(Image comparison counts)
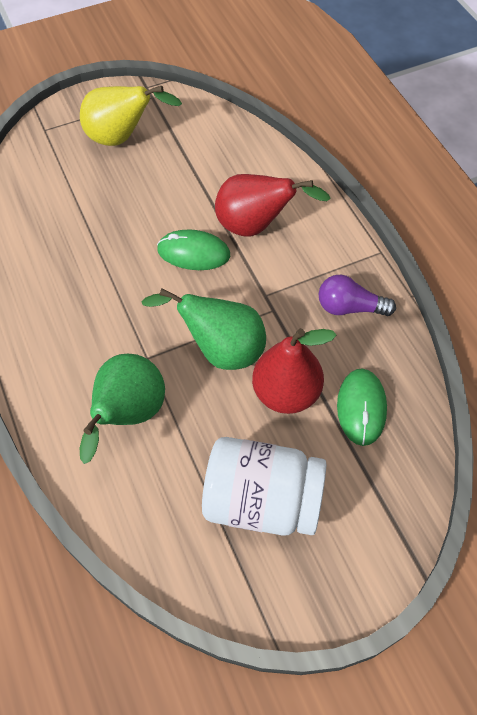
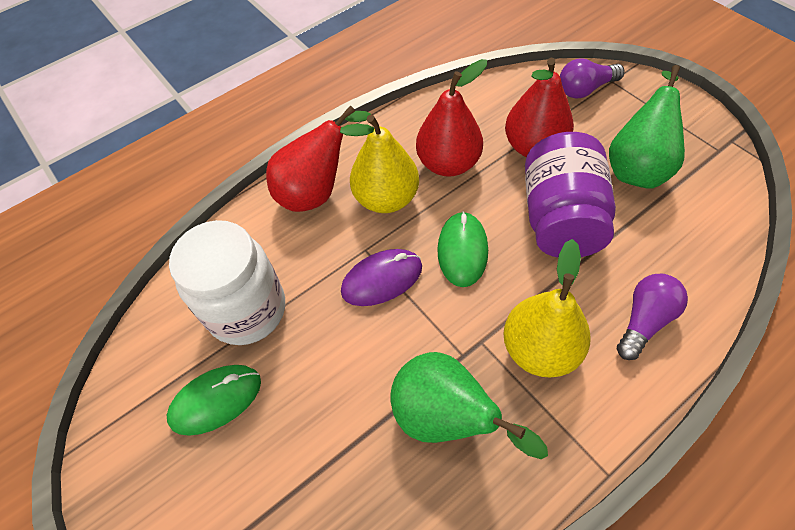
purple jar: none = 0 -> [525,132,616,257] = 1
purple light bulb: [319,275,396,316] = 1 -> [560,58,625,99] [617,274,688,360] = 2
purple mouse: none = 0 -> [341,249,422,306] = 1
red pear: [215,174,331,237] [252,328,336,414] = 2 -> [266,105,371,212] [416,59,487,177] [505,58,574,157] = 3
yellow pear: [80,86,182,146] = 1 -> [340,114,419,213] [503,239,591,378] = 2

What the exercise asks: Show every line of the entries above where the word "none" occurs.

Answer to the problem:
purple jar: none = 0 -> [525,132,616,257] = 1
purple mouse: none = 0 -> [341,249,422,306] = 1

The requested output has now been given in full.